Dataset excerpts:
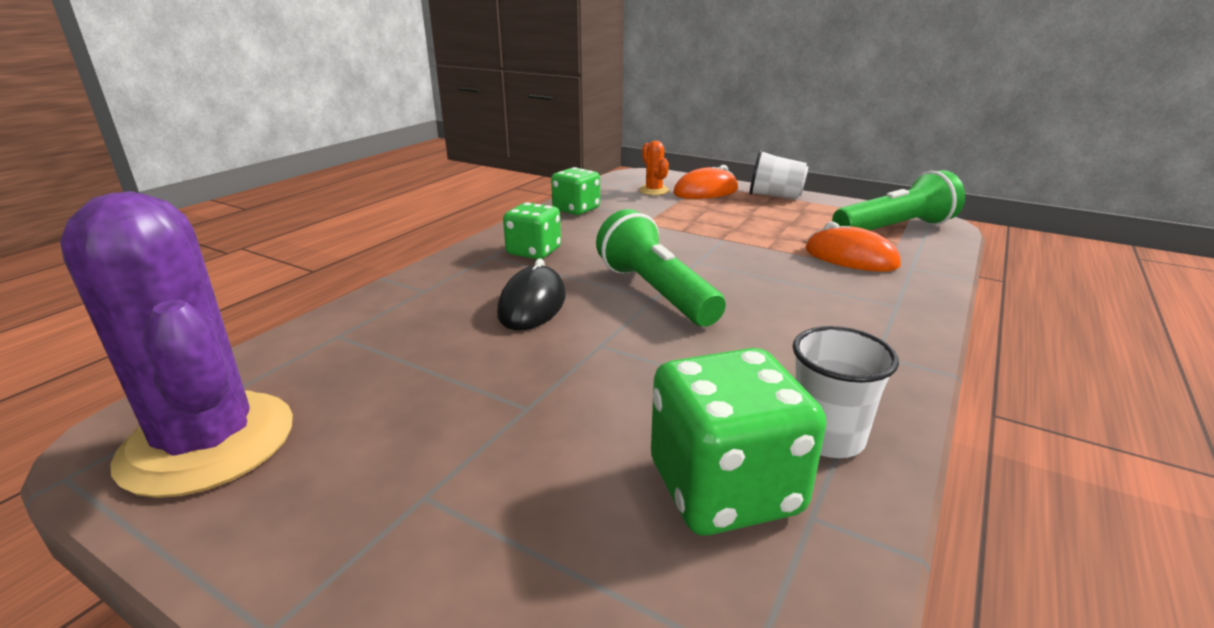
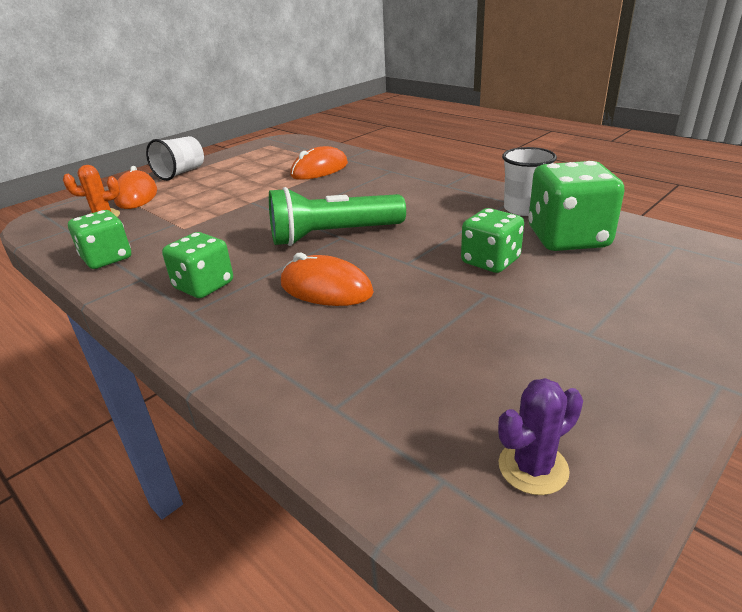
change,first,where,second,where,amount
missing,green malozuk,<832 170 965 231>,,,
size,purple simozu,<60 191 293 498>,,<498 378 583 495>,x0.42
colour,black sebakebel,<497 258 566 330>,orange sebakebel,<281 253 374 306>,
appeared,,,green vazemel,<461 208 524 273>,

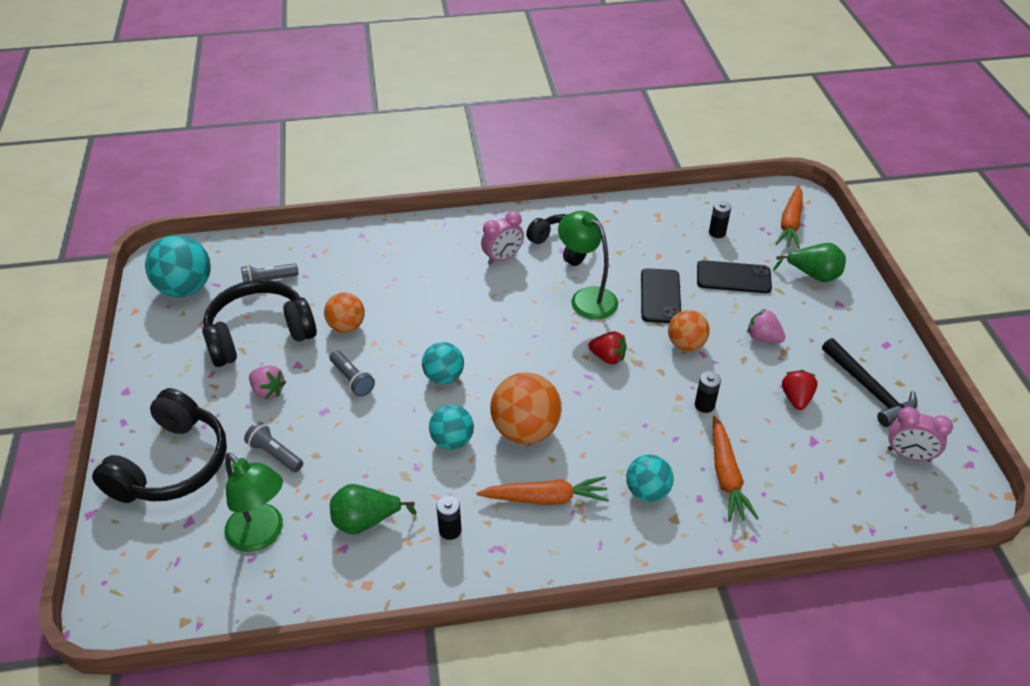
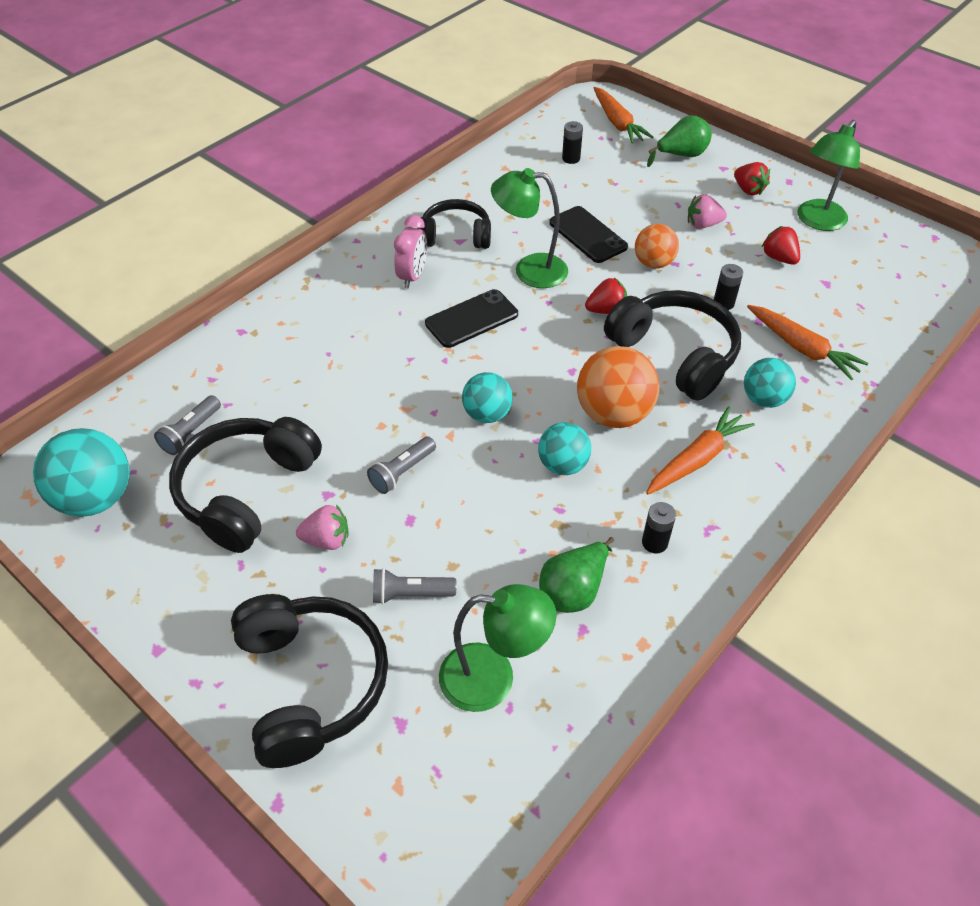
change,first,where,second,where,amount
relocated,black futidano,<697 260 772 293>,,<425 289 518 348>,
missing,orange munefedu,<324 292 365 333>,,,
exchanged,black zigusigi,<822 338 917 427>,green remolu,<797 120 860 231>,
spun,grey malozuk,<330 351 375 396>,,<367 436 436 494>,120 degrees clockwise
missing,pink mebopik,<888 407 953 462>,,,
appeared,,,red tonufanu,<734 162 770 195>,
appeared,,,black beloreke,<604 290 741 401>,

TO DO:
With the pictures left out, give again exactly the lines from the one with "size,purple simozu,<60 191" through the end of the data, both included.

TASK OUTPUT:
size,purple simozu,<60 191 293 498>,,<498 378 583 495>,x0.42
colour,black sebakebel,<497 258 566 330>,orange sebakebel,<281 253 374 306>,
appeared,,,green vazemel,<461 208 524 273>,

change,first,where,second,where,amount
relocated,black futidano,<697 260 772 293>,,<425 289 518 348>,
missing,orange munefedu,<324 292 365 333>,,,
exchanged,black zigusigi,<822 338 917 427>,green remolu,<797 120 860 231>,
spun,grey malozuk,<330 351 375 396>,,<367 436 436 494>,120 degrees clockwise
missing,pink mebopik,<888 407 953 462>,,,
appeared,,,red tonufanu,<734 162 770 195>,
appeared,,,black beloreke,<604 290 741 401>,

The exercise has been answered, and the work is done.